(Stored items from a collection)
········

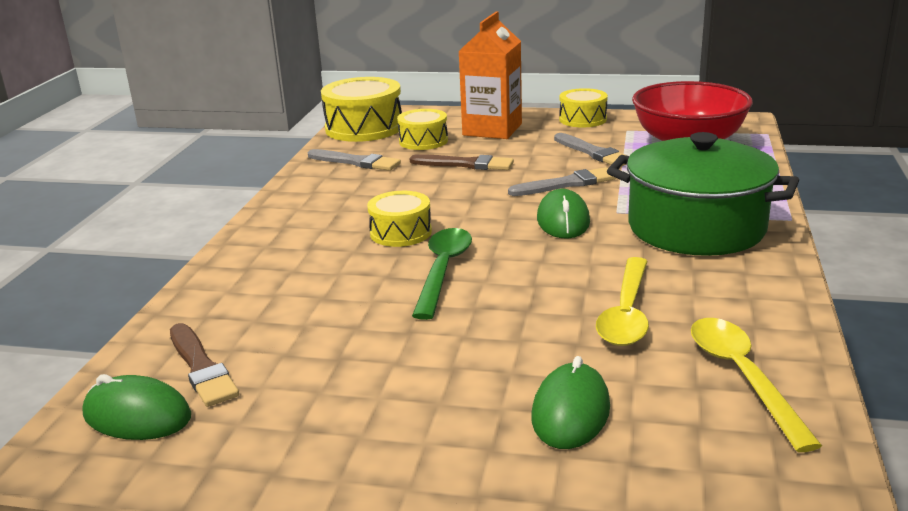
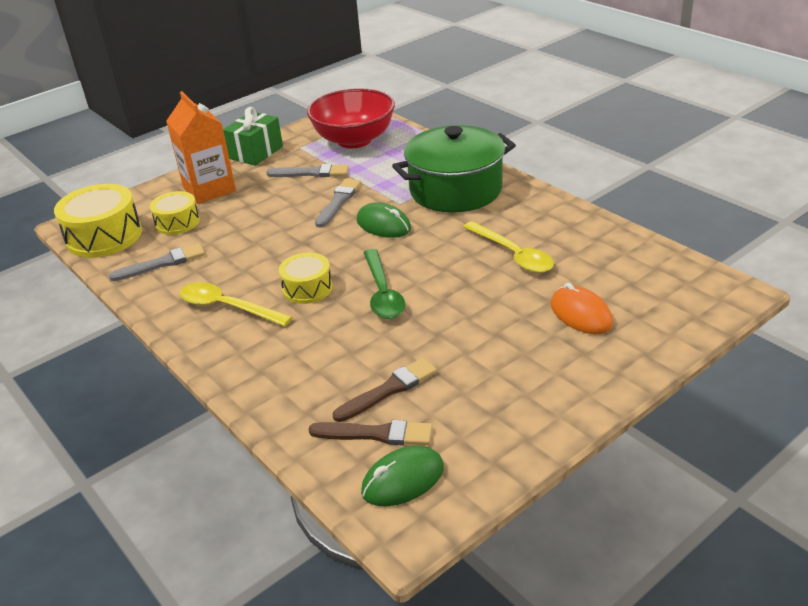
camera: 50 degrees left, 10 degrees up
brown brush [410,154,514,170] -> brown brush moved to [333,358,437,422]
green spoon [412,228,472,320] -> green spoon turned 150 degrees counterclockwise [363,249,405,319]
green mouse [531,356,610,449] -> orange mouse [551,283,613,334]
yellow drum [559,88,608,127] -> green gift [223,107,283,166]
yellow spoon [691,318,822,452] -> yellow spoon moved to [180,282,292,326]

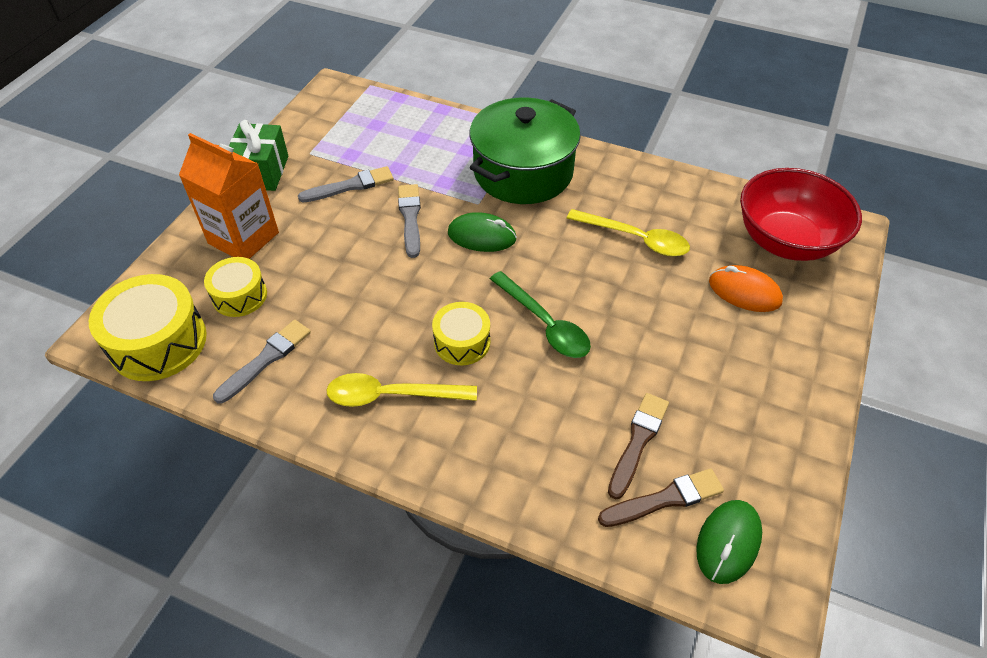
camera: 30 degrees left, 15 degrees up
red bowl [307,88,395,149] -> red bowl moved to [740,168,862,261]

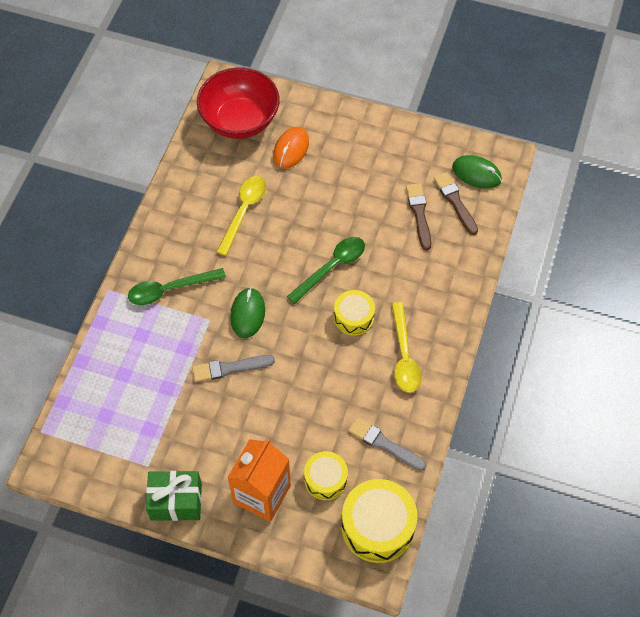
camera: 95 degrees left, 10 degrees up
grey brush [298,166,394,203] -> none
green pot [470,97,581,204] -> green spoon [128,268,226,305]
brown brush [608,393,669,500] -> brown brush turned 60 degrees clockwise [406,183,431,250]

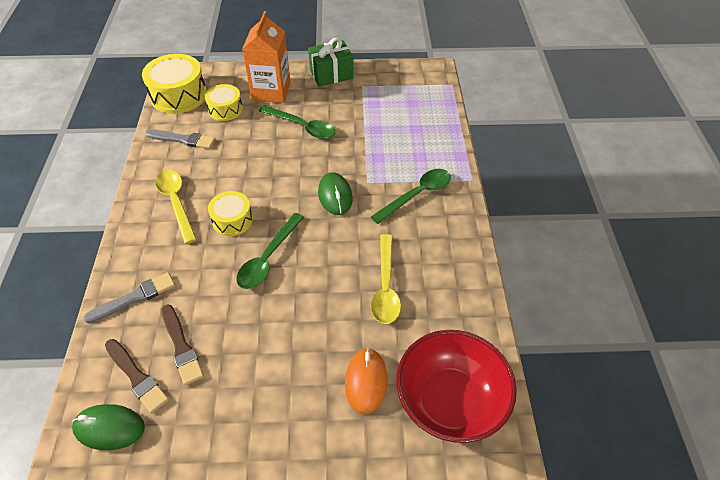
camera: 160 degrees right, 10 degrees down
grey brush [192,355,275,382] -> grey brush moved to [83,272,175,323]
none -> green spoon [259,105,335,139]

········

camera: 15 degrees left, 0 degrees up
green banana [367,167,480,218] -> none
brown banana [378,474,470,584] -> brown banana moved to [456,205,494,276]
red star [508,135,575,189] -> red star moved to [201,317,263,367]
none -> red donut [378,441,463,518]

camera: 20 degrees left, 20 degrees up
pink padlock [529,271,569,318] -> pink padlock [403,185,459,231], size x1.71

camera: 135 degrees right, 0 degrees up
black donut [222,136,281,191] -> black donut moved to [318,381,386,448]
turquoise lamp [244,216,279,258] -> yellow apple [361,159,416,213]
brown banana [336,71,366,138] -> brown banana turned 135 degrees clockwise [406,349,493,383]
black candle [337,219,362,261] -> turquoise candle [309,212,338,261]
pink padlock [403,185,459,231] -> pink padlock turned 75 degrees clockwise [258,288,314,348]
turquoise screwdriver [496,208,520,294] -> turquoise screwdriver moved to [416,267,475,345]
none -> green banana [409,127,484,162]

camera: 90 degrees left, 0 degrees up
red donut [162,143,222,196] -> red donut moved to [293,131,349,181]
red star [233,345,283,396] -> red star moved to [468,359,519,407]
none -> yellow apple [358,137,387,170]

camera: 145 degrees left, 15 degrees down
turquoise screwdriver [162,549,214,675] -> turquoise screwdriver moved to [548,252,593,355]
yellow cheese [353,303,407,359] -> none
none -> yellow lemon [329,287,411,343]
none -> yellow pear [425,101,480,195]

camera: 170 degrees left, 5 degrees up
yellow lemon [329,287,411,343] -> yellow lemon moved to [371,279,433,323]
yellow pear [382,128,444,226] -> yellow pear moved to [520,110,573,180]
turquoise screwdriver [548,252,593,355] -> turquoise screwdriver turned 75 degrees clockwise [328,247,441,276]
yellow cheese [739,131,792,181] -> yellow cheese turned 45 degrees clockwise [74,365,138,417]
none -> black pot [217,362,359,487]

········

### YOUR GOAL
What do the entries above read from the line containing "camera: 50 degrees left, 10 degrees up" through the line containing "none -> green spoon [259,105,335,139]"? Output those lines exactly, both ends included, with the pictures left out.

### EXERCISE OUTPUT
camera: 50 degrees left, 10 degrees up
brown brush [410,154,514,170] -> brown brush moved to [333,358,437,422]
green spoon [412,228,472,320] -> green spoon turned 150 degrees counterclockwise [363,249,405,319]
green mouse [531,356,610,449] -> orange mouse [551,283,613,334]
yellow drum [559,88,608,127] -> green gift [223,107,283,166]
yellow spoon [691,318,822,452] -> yellow spoon moved to [180,282,292,326]

camera: 30 degrees left, 15 degrees up
red bowl [307,88,395,149] -> red bowl moved to [740,168,862,261]

camera: 95 degrees left, 10 degrees up
grey brush [298,166,394,203] -> none
green pot [470,97,581,204] -> green spoon [128,268,226,305]
brown brush [608,393,669,500] -> brown brush turned 60 degrees clockwise [406,183,431,250]

camera: 160 degrees right, 10 degrees down
grey brush [192,355,275,382] -> grey brush moved to [83,272,175,323]
none -> green spoon [259,105,335,139]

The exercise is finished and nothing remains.